[Your goal] Starting at the line with "Return results in" and stopping at the line with "Here is an image.", repeat each line exactly. Include both and omit the rest.

◆ ◆ ◆ ◆

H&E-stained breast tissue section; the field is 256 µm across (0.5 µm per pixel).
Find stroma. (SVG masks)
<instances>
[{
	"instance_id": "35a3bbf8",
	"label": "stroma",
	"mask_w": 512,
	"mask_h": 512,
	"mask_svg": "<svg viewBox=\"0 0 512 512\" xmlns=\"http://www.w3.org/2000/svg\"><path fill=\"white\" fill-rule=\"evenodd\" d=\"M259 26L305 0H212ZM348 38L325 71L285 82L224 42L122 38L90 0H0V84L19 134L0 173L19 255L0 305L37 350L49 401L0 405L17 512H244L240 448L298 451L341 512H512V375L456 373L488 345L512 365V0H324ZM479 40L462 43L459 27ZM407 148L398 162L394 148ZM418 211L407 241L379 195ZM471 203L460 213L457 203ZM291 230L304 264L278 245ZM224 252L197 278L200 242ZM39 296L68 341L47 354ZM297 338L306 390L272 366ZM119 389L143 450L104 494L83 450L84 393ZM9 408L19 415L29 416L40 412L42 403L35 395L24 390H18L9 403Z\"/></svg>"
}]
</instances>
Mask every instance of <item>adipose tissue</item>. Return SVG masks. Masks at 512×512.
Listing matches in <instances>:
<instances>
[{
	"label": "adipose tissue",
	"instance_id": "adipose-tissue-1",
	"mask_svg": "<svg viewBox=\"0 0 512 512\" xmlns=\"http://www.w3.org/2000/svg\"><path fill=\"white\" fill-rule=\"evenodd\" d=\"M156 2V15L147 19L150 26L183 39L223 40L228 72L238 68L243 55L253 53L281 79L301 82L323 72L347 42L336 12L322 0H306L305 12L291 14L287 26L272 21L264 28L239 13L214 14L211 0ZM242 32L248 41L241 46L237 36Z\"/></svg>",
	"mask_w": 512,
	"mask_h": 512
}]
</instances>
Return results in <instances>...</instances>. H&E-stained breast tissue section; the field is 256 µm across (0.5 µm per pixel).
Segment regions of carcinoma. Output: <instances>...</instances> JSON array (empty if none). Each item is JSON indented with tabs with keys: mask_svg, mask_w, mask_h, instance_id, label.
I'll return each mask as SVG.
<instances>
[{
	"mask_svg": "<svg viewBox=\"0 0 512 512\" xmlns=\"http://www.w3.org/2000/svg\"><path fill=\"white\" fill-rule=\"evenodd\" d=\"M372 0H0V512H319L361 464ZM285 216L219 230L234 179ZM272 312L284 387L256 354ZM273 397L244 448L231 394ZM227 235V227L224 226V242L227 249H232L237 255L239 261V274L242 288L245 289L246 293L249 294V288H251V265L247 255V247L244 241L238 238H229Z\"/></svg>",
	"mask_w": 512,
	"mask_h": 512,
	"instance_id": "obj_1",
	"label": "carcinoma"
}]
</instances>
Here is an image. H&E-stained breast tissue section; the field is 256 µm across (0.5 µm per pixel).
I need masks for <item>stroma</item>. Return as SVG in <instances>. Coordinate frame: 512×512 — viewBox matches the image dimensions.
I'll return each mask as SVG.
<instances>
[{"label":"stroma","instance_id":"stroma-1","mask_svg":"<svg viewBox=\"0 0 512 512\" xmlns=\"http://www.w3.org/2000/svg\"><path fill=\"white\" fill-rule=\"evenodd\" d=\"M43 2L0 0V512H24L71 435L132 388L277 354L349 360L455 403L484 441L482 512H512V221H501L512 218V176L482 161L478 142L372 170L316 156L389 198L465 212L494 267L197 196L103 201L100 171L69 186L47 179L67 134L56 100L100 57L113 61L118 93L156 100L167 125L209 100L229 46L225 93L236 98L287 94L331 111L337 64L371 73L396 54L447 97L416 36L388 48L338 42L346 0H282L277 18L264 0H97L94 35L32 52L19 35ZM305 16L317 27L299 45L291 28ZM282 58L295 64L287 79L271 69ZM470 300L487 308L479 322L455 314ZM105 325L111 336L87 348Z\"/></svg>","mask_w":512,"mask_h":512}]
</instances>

◆ ◆ ◆ ◆

[Complete answer]
Return results in <instances>...</instances>. H&E-stained breast tissue section; the field is 256 µm across (0.5 µm per pixel).
Segment regions of carcinoma. Output: <instances>...</instances> JSON array (empty if none). Each item is JSON indented with tabs with keys: mask_svg, mask_w, mask_h, instance_id, label.
I'll return each mask as SVG.
<instances>
[{
	"mask_svg": "<svg viewBox=\"0 0 512 512\" xmlns=\"http://www.w3.org/2000/svg\"><path fill=\"white\" fill-rule=\"evenodd\" d=\"M372 0H0V512H319L361 464ZM285 216L219 230L234 179ZM272 312L284 387L256 354ZM273 397L244 448L231 394ZM227 235V227L224 226V242L227 249H232L237 255L239 261V274L242 288L245 289L246 293L249 294V288H251V265L247 255V247L244 241L238 238H229Z\"/></svg>",
	"mask_w": 512,
	"mask_h": 512,
	"instance_id": "obj_1",
	"label": "carcinoma"
}]
</instances>
Here is an image. H&E-stained breast tissue section; the field is 256 µm across (0.5 µm per pixel).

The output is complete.